Each line holding the word "VEXT" must appear in the answer, copied from the entries.
----------------------------------------
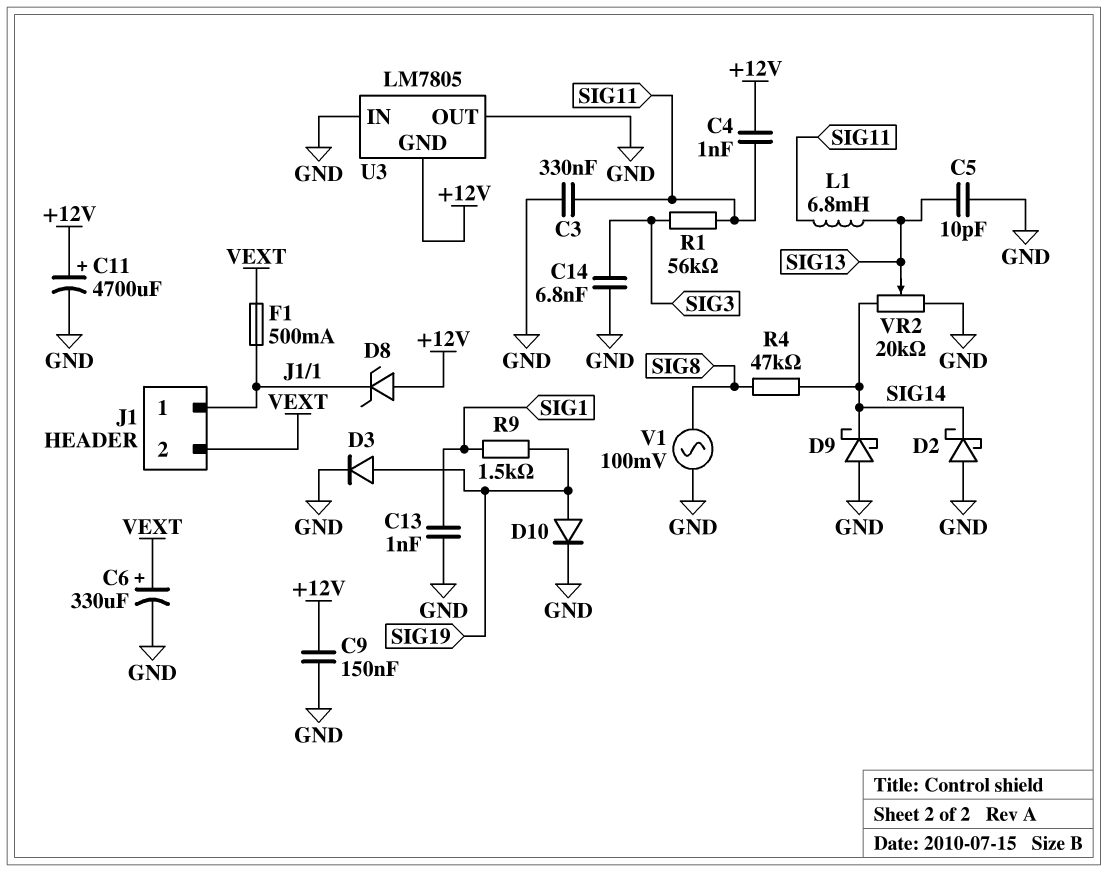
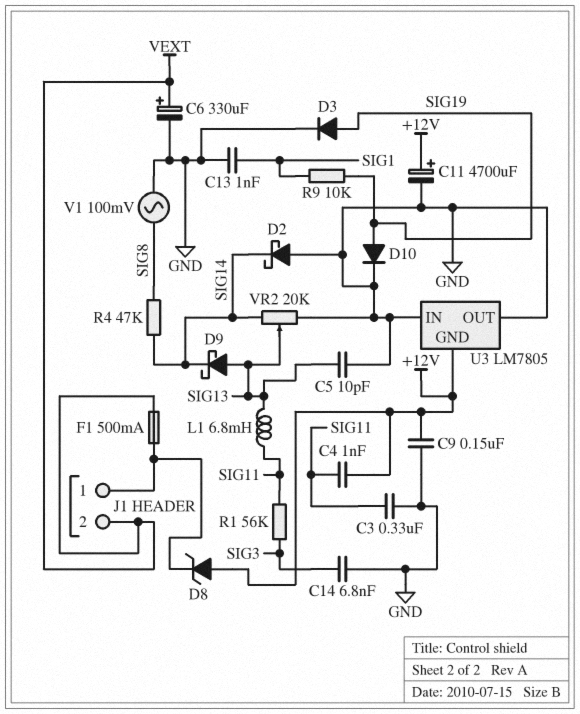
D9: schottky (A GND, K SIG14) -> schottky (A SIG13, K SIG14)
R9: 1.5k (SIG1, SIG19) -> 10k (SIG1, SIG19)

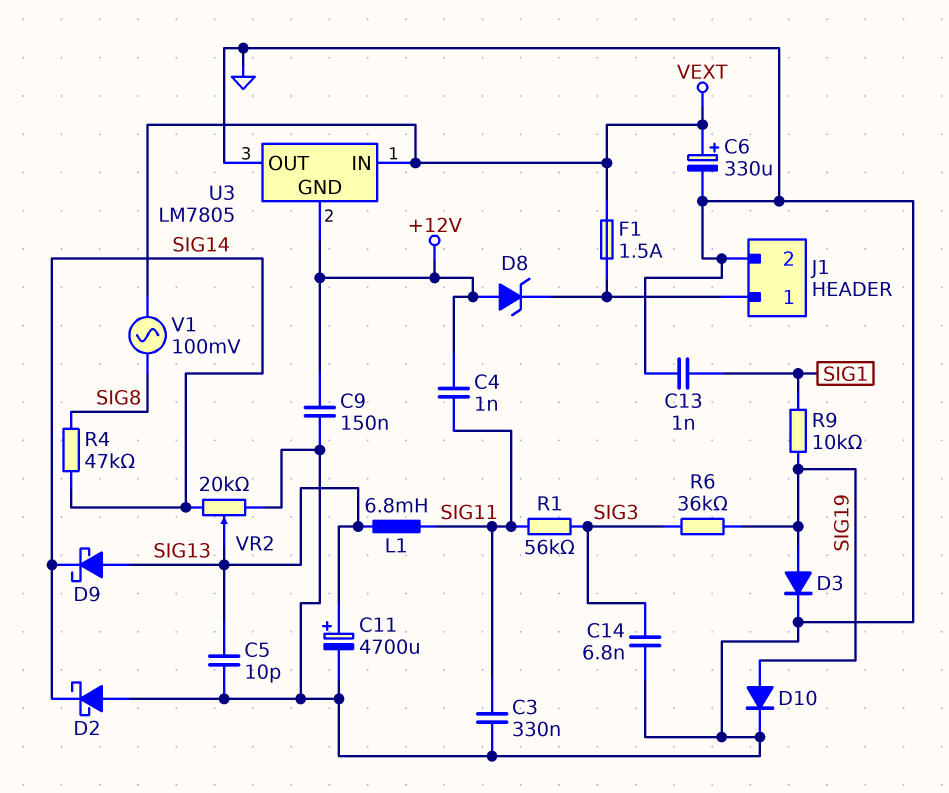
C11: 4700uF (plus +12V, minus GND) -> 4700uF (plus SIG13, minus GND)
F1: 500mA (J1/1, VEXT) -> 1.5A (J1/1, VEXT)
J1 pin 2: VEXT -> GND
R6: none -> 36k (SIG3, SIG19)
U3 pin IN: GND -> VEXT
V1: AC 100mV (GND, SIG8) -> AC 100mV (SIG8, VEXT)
----------------------------------------
## SOLUTION
F1: 500mA (J1/1, VEXT) -> 1.5A (J1/1, VEXT)
J1 pin 2: VEXT -> GND
U3 pin IN: GND -> VEXT
V1: AC 100mV (GND, SIG8) -> AC 100mV (SIG8, VEXT)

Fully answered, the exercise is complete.